(Beginning of PROVIDED DATA)

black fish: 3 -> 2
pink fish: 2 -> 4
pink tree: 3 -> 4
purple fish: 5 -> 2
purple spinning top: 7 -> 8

(End of PROVIDED DATA)
(Beginning of PROVIDED DATA)

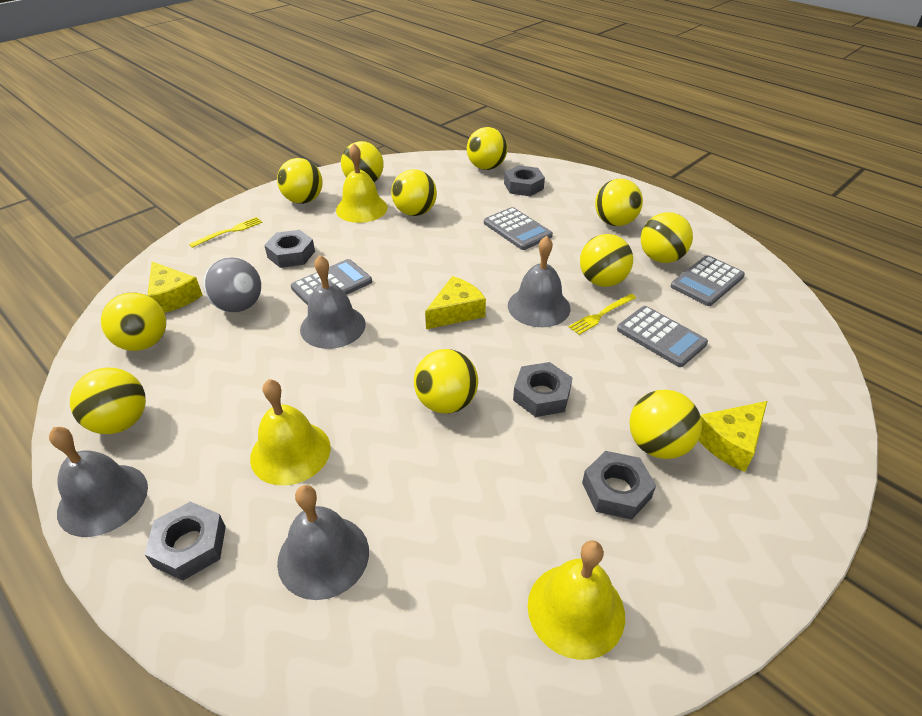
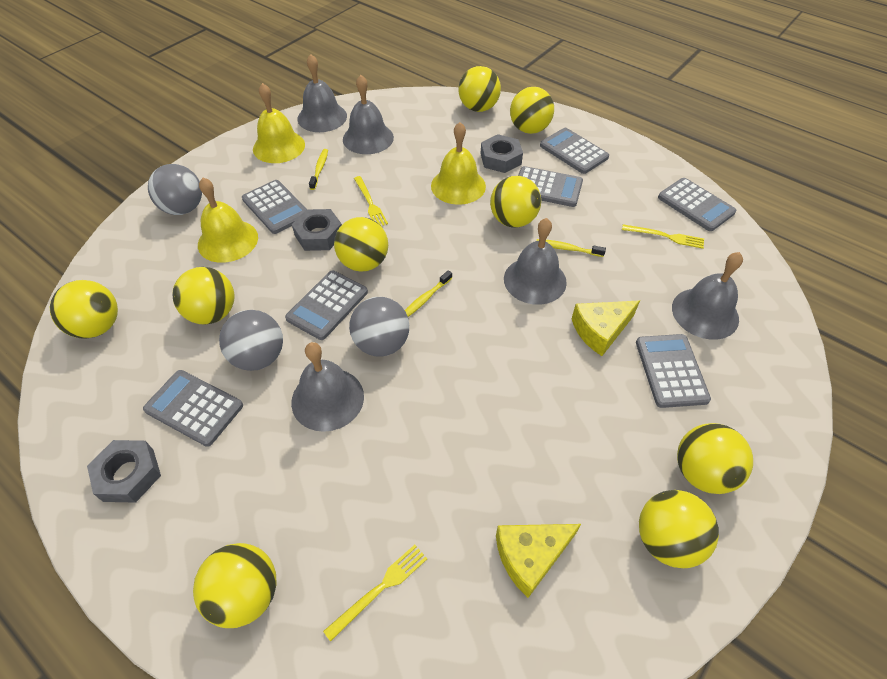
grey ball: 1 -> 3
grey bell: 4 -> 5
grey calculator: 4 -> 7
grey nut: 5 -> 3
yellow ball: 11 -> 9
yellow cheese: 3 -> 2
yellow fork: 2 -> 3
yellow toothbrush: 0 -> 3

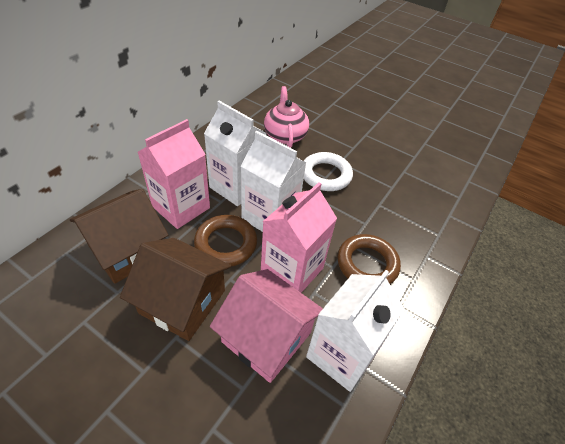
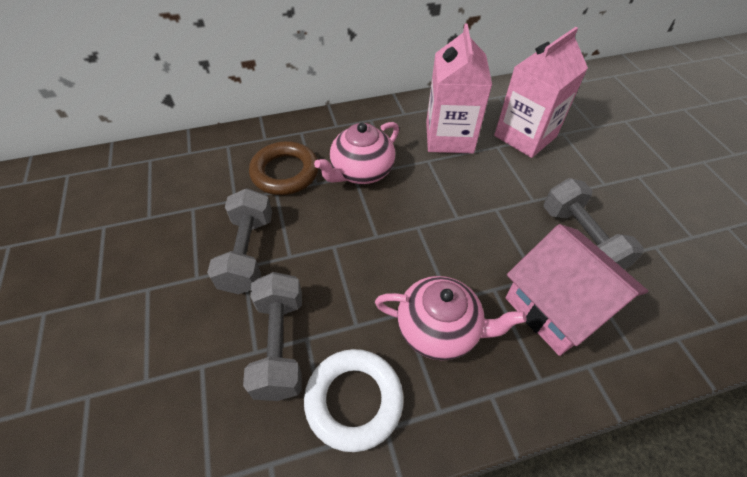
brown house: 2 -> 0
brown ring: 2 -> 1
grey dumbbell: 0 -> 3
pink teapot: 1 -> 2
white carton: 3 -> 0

(End of PROVIDED DATA)

*WORK ORDER*: A copy of each line in the data above that holds the string "purple" is needed.

*SOLUTION BELOW*:
purple fish: 5 -> 2
purple spinning top: 7 -> 8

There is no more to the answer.